The required output is the exact run of lines below that opens at the line with "L3: 1.5uH (+5V, VI) -> none" and closes at the line with "D2: diode 1N4007".
** Opening DATA PROVIDED block **
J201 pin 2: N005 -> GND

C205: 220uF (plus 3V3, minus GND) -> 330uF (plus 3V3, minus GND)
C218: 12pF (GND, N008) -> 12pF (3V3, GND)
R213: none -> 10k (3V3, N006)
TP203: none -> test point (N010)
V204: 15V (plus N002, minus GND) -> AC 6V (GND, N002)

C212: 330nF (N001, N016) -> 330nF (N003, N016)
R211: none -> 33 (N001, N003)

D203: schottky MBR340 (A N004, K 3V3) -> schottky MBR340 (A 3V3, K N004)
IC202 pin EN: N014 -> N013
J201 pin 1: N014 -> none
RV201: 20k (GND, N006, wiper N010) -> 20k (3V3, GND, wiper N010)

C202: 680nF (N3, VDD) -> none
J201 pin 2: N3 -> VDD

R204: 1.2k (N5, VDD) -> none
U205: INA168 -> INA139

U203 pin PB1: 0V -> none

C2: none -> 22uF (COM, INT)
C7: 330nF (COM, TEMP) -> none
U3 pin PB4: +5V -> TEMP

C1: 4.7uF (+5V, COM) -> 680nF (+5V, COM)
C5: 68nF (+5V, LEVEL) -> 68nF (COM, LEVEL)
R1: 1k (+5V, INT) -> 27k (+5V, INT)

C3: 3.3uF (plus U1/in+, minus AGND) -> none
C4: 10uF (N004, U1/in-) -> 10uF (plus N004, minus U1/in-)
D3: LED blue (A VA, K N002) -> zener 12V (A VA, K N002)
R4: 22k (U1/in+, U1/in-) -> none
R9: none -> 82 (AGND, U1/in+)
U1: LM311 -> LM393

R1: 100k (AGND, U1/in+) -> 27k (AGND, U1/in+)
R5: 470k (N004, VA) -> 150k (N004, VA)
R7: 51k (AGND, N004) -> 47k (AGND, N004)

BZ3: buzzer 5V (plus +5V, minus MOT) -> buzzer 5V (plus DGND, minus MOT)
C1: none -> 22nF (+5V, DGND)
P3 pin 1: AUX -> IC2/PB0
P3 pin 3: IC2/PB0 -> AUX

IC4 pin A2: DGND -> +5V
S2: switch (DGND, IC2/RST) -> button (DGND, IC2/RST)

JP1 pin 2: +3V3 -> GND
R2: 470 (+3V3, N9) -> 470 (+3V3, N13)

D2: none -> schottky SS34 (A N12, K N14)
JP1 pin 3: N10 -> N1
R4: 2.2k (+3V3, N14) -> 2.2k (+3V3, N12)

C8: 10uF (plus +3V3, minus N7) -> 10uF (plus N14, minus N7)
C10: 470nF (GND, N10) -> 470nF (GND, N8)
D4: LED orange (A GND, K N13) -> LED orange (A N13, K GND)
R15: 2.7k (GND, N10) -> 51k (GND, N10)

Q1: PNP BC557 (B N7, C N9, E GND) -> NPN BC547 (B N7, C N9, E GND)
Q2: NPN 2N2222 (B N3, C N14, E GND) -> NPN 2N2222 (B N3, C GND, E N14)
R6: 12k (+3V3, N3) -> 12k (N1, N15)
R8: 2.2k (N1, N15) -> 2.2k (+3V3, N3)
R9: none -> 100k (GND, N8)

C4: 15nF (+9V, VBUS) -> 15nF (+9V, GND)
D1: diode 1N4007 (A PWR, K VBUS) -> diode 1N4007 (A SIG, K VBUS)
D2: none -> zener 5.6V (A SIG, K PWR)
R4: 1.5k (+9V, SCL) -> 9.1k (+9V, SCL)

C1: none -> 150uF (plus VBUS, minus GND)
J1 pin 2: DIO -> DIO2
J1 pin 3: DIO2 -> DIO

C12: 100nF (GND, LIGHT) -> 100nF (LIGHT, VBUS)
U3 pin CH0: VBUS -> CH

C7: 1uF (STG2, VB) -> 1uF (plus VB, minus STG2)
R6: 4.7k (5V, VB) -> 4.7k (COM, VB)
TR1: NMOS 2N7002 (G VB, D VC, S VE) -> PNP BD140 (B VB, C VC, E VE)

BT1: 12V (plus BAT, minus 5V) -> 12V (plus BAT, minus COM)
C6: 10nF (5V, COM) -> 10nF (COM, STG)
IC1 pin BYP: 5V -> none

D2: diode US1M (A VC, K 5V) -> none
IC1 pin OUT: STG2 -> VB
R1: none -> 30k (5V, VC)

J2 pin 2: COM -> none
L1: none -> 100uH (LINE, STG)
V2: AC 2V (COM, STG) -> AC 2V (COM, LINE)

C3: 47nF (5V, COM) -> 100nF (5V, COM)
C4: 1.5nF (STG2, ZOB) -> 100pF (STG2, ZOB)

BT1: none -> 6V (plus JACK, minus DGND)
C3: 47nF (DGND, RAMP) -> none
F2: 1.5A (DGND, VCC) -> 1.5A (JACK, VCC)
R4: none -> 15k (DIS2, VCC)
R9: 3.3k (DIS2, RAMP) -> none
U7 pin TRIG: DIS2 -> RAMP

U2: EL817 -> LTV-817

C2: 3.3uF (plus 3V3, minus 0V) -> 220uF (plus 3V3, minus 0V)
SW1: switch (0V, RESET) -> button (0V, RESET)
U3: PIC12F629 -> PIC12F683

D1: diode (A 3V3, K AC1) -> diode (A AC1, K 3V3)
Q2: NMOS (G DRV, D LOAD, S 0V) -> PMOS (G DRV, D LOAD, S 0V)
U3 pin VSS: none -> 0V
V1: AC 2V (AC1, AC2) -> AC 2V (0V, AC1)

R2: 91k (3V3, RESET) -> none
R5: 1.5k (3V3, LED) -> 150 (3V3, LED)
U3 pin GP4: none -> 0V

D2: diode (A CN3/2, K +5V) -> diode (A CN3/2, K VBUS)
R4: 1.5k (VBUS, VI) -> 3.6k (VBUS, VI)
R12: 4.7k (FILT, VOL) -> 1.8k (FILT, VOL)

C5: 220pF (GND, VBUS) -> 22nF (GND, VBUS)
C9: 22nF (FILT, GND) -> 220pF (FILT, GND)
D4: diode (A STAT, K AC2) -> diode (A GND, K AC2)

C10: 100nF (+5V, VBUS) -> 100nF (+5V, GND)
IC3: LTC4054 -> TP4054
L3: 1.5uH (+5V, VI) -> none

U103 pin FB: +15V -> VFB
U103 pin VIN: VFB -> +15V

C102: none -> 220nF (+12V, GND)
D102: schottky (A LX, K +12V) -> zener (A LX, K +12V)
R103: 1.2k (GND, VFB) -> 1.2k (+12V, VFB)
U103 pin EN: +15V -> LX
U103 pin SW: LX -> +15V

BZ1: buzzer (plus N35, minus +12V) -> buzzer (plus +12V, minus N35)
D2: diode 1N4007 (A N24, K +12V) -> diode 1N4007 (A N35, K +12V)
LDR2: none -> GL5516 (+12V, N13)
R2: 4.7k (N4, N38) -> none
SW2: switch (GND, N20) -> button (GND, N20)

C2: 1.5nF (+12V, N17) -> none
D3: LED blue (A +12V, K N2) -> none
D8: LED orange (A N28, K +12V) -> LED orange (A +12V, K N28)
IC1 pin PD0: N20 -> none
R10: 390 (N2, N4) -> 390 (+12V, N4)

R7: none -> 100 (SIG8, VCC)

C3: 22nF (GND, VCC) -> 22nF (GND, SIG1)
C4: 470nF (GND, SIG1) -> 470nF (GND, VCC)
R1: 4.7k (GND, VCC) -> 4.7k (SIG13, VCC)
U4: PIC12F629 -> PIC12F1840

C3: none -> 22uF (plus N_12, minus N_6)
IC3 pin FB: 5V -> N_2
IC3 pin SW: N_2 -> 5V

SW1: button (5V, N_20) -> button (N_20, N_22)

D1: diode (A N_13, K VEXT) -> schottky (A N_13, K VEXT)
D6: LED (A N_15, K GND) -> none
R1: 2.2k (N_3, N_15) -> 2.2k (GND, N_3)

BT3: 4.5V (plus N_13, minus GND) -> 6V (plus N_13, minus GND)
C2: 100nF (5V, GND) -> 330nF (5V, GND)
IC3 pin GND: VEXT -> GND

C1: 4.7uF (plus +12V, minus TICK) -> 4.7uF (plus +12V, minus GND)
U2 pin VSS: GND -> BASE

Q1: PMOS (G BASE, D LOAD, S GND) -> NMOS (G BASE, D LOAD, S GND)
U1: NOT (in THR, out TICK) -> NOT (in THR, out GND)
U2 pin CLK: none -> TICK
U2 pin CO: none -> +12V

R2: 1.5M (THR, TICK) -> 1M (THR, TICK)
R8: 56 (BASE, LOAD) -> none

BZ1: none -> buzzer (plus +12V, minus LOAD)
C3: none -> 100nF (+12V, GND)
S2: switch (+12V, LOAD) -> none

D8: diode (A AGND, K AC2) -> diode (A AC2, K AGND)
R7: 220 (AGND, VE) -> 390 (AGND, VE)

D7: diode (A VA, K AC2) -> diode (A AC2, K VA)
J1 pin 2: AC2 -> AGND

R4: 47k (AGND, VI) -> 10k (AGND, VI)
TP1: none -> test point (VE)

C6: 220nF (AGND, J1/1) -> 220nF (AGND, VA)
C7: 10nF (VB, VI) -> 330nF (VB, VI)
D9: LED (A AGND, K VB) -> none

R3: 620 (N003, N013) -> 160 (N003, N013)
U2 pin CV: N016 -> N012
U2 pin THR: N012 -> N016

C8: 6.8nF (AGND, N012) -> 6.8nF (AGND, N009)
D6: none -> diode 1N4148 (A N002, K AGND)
** Closing DATA PROVIDED block **
* WRITTEN ANSWER:
L3: 1.5uH (+5V, VI) -> none

U103 pin FB: +15V -> VFB
U103 pin VIN: VFB -> +15V

C102: none -> 220nF (+12V, GND)
D102: schottky (A LX, K +12V) -> zener (A LX, K +12V)
R103: 1.2k (GND, VFB) -> 1.2k (+12V, VFB)
U103 pin EN: +15V -> LX
U103 pin SW: LX -> +15V

BZ1: buzzer (plus N35, minus +12V) -> buzzer (plus +12V, minus N35)
D2: diode 1N4007 (A N24, K +12V) -> diode 1N4007 (A N35, K +12V)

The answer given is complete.